» **YOUR INSTRUCTIONS**: Start at the top line and retype the data exactly through to the end.

------ MATERIAL TO PROCESS ------

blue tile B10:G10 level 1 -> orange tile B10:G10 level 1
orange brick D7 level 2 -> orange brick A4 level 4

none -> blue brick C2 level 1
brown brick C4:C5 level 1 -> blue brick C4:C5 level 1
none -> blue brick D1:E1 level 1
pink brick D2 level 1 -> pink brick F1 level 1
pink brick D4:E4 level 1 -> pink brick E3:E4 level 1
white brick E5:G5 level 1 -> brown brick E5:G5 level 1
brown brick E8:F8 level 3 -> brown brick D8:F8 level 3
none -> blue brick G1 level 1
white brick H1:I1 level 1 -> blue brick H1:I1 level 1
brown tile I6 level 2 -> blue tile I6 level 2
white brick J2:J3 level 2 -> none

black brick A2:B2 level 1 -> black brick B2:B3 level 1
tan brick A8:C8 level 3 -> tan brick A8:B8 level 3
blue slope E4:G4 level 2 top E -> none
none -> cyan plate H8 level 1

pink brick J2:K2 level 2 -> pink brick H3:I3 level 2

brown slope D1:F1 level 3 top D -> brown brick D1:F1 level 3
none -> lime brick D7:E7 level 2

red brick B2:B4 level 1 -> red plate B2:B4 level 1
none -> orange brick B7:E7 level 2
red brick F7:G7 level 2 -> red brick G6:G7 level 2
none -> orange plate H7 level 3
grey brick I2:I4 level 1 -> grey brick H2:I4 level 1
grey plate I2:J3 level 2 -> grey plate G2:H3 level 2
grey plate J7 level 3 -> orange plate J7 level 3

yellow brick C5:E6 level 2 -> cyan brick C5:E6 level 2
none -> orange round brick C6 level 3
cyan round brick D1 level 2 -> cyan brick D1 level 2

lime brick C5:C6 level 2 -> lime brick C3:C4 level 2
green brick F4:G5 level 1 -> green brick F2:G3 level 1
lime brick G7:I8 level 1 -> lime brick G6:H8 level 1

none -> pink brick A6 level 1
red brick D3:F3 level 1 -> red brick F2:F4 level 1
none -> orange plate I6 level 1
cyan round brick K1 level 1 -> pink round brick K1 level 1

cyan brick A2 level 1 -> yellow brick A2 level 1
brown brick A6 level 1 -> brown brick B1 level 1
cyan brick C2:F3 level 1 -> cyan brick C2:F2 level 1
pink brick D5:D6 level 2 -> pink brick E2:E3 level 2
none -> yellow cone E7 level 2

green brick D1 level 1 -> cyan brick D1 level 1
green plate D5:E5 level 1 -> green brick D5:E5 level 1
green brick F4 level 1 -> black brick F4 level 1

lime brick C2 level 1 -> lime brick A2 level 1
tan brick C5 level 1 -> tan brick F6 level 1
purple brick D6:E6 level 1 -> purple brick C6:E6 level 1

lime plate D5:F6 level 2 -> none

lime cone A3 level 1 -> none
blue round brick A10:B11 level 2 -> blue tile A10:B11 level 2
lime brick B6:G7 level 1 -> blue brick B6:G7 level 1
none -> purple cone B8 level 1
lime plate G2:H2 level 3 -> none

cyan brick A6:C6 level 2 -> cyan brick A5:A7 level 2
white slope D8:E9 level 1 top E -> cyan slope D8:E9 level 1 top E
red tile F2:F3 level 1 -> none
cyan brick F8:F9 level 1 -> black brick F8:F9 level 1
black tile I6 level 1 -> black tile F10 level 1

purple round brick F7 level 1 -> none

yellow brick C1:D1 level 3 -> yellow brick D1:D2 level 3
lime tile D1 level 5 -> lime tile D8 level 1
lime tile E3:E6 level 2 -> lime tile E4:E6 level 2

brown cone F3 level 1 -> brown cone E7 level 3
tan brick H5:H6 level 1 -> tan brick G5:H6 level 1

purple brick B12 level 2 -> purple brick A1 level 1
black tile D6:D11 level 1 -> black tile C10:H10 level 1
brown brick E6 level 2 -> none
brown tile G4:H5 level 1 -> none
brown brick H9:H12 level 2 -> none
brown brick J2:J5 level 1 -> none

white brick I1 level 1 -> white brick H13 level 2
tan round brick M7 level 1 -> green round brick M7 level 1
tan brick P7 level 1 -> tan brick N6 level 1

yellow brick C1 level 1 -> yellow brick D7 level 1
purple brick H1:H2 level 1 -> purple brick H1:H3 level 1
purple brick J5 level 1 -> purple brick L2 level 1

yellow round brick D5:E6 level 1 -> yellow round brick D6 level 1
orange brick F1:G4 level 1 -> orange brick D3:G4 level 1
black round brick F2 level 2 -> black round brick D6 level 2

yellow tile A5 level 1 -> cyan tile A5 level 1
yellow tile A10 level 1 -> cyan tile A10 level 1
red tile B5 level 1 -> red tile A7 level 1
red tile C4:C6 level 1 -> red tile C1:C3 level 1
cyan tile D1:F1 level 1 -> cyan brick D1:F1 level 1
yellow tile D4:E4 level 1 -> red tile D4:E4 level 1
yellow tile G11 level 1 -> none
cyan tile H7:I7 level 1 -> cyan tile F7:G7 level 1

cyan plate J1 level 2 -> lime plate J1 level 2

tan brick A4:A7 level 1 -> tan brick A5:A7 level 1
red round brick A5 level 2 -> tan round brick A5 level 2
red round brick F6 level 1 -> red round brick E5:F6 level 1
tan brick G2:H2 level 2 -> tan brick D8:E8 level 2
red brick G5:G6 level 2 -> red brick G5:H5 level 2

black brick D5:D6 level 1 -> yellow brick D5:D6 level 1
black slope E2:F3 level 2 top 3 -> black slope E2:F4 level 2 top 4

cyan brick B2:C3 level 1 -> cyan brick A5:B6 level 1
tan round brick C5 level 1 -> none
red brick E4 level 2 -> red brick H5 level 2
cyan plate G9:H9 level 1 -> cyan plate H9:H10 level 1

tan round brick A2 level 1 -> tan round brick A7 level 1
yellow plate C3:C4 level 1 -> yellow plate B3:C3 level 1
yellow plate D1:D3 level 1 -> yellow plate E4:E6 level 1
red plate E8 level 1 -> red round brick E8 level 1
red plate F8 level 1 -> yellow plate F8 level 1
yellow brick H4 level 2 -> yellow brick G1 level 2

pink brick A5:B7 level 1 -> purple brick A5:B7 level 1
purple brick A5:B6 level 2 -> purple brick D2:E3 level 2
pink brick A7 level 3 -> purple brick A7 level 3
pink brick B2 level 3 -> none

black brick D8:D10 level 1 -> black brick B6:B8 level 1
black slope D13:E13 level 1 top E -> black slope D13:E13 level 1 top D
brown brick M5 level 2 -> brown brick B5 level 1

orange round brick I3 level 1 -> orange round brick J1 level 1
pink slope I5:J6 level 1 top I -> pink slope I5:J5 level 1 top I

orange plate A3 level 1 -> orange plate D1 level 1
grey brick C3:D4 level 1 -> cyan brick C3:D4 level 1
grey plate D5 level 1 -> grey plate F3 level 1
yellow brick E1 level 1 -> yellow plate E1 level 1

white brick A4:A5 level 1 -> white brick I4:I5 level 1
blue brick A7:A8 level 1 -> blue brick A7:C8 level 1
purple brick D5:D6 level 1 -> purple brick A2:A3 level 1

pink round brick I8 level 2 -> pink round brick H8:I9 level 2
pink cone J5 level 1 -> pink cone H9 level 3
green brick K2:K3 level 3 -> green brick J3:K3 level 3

------

» **COMPLETED EXERCISE**:
blue tile B10:G10 level 1 -> orange tile B10:G10 level 1
orange brick D7 level 2 -> orange brick A4 level 4

none -> blue brick C2 level 1
brown brick C4:C5 level 1 -> blue brick C4:C5 level 1
none -> blue brick D1:E1 level 1
pink brick D2 level 1 -> pink brick F1 level 1
pink brick D4:E4 level 1 -> pink brick E3:E4 level 1
white brick E5:G5 level 1 -> brown brick E5:G5 level 1
brown brick E8:F8 level 3 -> brown brick D8:F8 level 3
none -> blue brick G1 level 1
white brick H1:I1 level 1 -> blue brick H1:I1 level 1
brown tile I6 level 2 -> blue tile I6 level 2
white brick J2:J3 level 2 -> none

black brick A2:B2 level 1 -> black brick B2:B3 level 1
tan brick A8:C8 level 3 -> tan brick A8:B8 level 3
blue slope E4:G4 level 2 top E -> none
none -> cyan plate H8 level 1

pink brick J2:K2 level 2 -> pink brick H3:I3 level 2

brown slope D1:F1 level 3 top D -> brown brick D1:F1 level 3
none -> lime brick D7:E7 level 2

red brick B2:B4 level 1 -> red plate B2:B4 level 1
none -> orange brick B7:E7 level 2
red brick F7:G7 level 2 -> red brick G6:G7 level 2
none -> orange plate H7 level 3
grey brick I2:I4 level 1 -> grey brick H2:I4 level 1
grey plate I2:J3 level 2 -> grey plate G2:H3 level 2
grey plate J7 level 3 -> orange plate J7 level 3

yellow brick C5:E6 level 2 -> cyan brick C5:E6 level 2
none -> orange round brick C6 level 3
cyan round brick D1 level 2 -> cyan brick D1 level 2

lime brick C5:C6 level 2 -> lime brick C3:C4 level 2
green brick F4:G5 level 1 -> green brick F2:G3 level 1
lime brick G7:I8 level 1 -> lime brick G6:H8 level 1

none -> pink brick A6 level 1
red brick D3:F3 level 1 -> red brick F2:F4 level 1
none -> orange plate I6 level 1
cyan round brick K1 level 1 -> pink round brick K1 level 1

cyan brick A2 level 1 -> yellow brick A2 level 1
brown brick A6 level 1 -> brown brick B1 level 1
cyan brick C2:F3 level 1 -> cyan brick C2:F2 level 1
pink brick D5:D6 level 2 -> pink brick E2:E3 level 2
none -> yellow cone E7 level 2

green brick D1 level 1 -> cyan brick D1 level 1
green plate D5:E5 level 1 -> green brick D5:E5 level 1
green brick F4 level 1 -> black brick F4 level 1

lime brick C2 level 1 -> lime brick A2 level 1
tan brick C5 level 1 -> tan brick F6 level 1
purple brick D6:E6 level 1 -> purple brick C6:E6 level 1

lime plate D5:F6 level 2 -> none

lime cone A3 level 1 -> none
blue round brick A10:B11 level 2 -> blue tile A10:B11 level 2
lime brick B6:G7 level 1 -> blue brick B6:G7 level 1
none -> purple cone B8 level 1
lime plate G2:H2 level 3 -> none

cyan brick A6:C6 level 2 -> cyan brick A5:A7 level 2
white slope D8:E9 level 1 top E -> cyan slope D8:E9 level 1 top E
red tile F2:F3 level 1 -> none
cyan brick F8:F9 level 1 -> black brick F8:F9 level 1
black tile I6 level 1 -> black tile F10 level 1

purple round brick F7 level 1 -> none

yellow brick C1:D1 level 3 -> yellow brick D1:D2 level 3
lime tile D1 level 5 -> lime tile D8 level 1
lime tile E3:E6 level 2 -> lime tile E4:E6 level 2

brown cone F3 level 1 -> brown cone E7 level 3
tan brick H5:H6 level 1 -> tan brick G5:H6 level 1

purple brick B12 level 2 -> purple brick A1 level 1
black tile D6:D11 level 1 -> black tile C10:H10 level 1
brown brick E6 level 2 -> none
brown tile G4:H5 level 1 -> none
brown brick H9:H12 level 2 -> none
brown brick J2:J5 level 1 -> none

white brick I1 level 1 -> white brick H13 level 2
tan round brick M7 level 1 -> green round brick M7 level 1
tan brick P7 level 1 -> tan brick N6 level 1

yellow brick C1 level 1 -> yellow brick D7 level 1
purple brick H1:H2 level 1 -> purple brick H1:H3 level 1
purple brick J5 level 1 -> purple brick L2 level 1

yellow round brick D5:E6 level 1 -> yellow round brick D6 level 1
orange brick F1:G4 level 1 -> orange brick D3:G4 level 1
black round brick F2 level 2 -> black round brick D6 level 2

yellow tile A5 level 1 -> cyan tile A5 level 1
yellow tile A10 level 1 -> cyan tile A10 level 1
red tile B5 level 1 -> red tile A7 level 1
red tile C4:C6 level 1 -> red tile C1:C3 level 1
cyan tile D1:F1 level 1 -> cyan brick D1:F1 level 1
yellow tile D4:E4 level 1 -> red tile D4:E4 level 1
yellow tile G11 level 1 -> none
cyan tile H7:I7 level 1 -> cyan tile F7:G7 level 1

cyan plate J1 level 2 -> lime plate J1 level 2

tan brick A4:A7 level 1 -> tan brick A5:A7 level 1
red round brick A5 level 2 -> tan round brick A5 level 2
red round brick F6 level 1 -> red round brick E5:F6 level 1
tan brick G2:H2 level 2 -> tan brick D8:E8 level 2
red brick G5:G6 level 2 -> red brick G5:H5 level 2

black brick D5:D6 level 1 -> yellow brick D5:D6 level 1
black slope E2:F3 level 2 top 3 -> black slope E2:F4 level 2 top 4

cyan brick B2:C3 level 1 -> cyan brick A5:B6 level 1
tan round brick C5 level 1 -> none
red brick E4 level 2 -> red brick H5 level 2
cyan plate G9:H9 level 1 -> cyan plate H9:H10 level 1

tan round brick A2 level 1 -> tan round brick A7 level 1
yellow plate C3:C4 level 1 -> yellow plate B3:C3 level 1
yellow plate D1:D3 level 1 -> yellow plate E4:E6 level 1
red plate E8 level 1 -> red round brick E8 level 1
red plate F8 level 1 -> yellow plate F8 level 1
yellow brick H4 level 2 -> yellow brick G1 level 2

pink brick A5:B7 level 1 -> purple brick A5:B7 level 1
purple brick A5:B6 level 2 -> purple brick D2:E3 level 2
pink brick A7 level 3 -> purple brick A7 level 3
pink brick B2 level 3 -> none

black brick D8:D10 level 1 -> black brick B6:B8 level 1
black slope D13:E13 level 1 top E -> black slope D13:E13 level 1 top D
brown brick M5 level 2 -> brown brick B5 level 1

orange round brick I3 level 1 -> orange round brick J1 level 1
pink slope I5:J6 level 1 top I -> pink slope I5:J5 level 1 top I

orange plate A3 level 1 -> orange plate D1 level 1
grey brick C3:D4 level 1 -> cyan brick C3:D4 level 1
grey plate D5 level 1 -> grey plate F3 level 1
yellow brick E1 level 1 -> yellow plate E1 level 1

white brick A4:A5 level 1 -> white brick I4:I5 level 1
blue brick A7:A8 level 1 -> blue brick A7:C8 level 1
purple brick D5:D6 level 1 -> purple brick A2:A3 level 1

pink round brick I8 level 2 -> pink round brick H8:I9 level 2
pink cone J5 level 1 -> pink cone H9 level 3
green brick K2:K3 level 3 -> green brick J3:K3 level 3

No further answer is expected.